- YOUR GOAL: Find the string "blue" in the records and copy each line where it occurs.

━━━ THE DATA ━━━

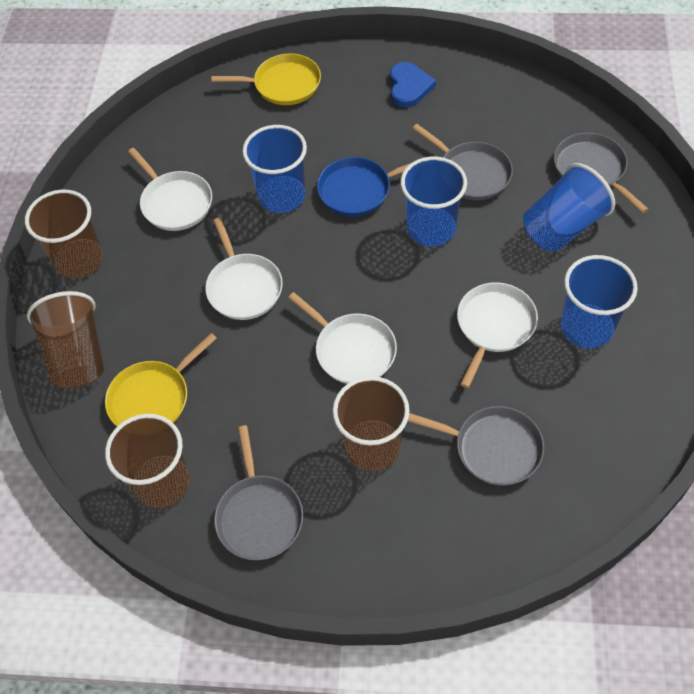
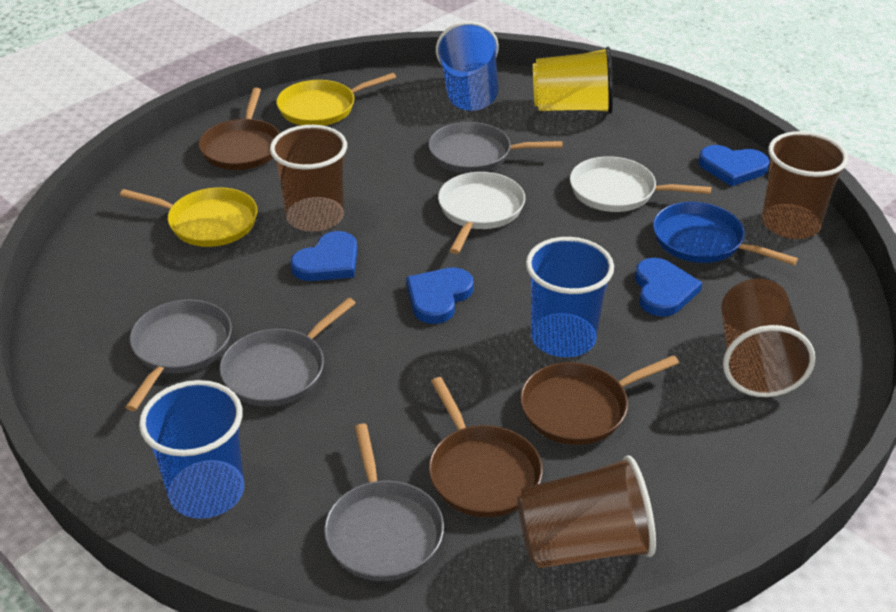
blue cup: 4 -> 3
blue heart: 1 -> 4
brown pan: 0 -> 3
white pan: 4 -> 2
yellow cup: 0 -> 1

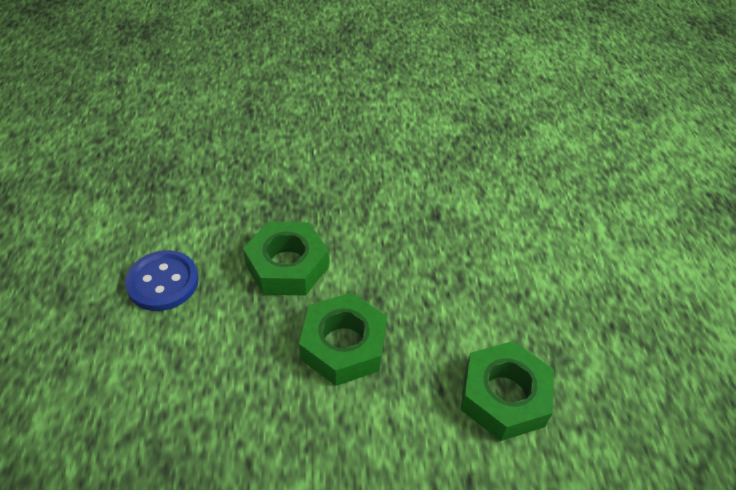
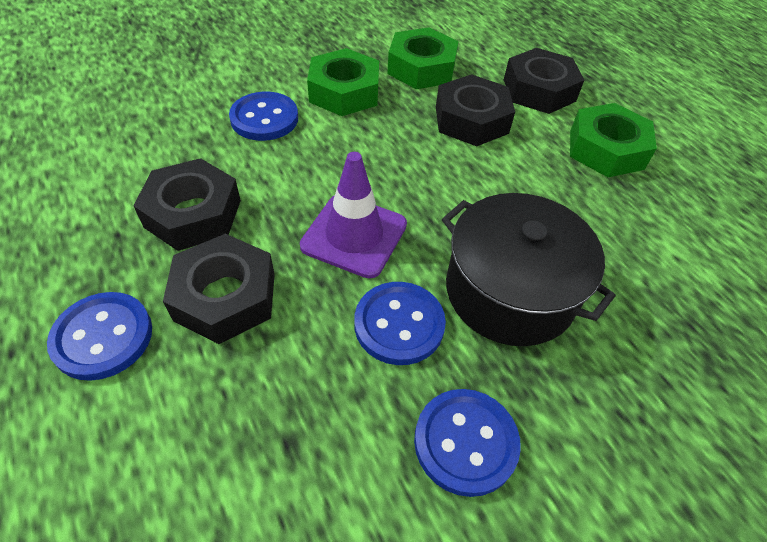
black nut: 0 -> 4
black pot: 0 -> 1
blue button: 1 -> 4
purple traffic cone: 0 -> 1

━━━

- REPLY:
blue cup: 4 -> 3
blue heart: 1 -> 4
blue button: 1 -> 4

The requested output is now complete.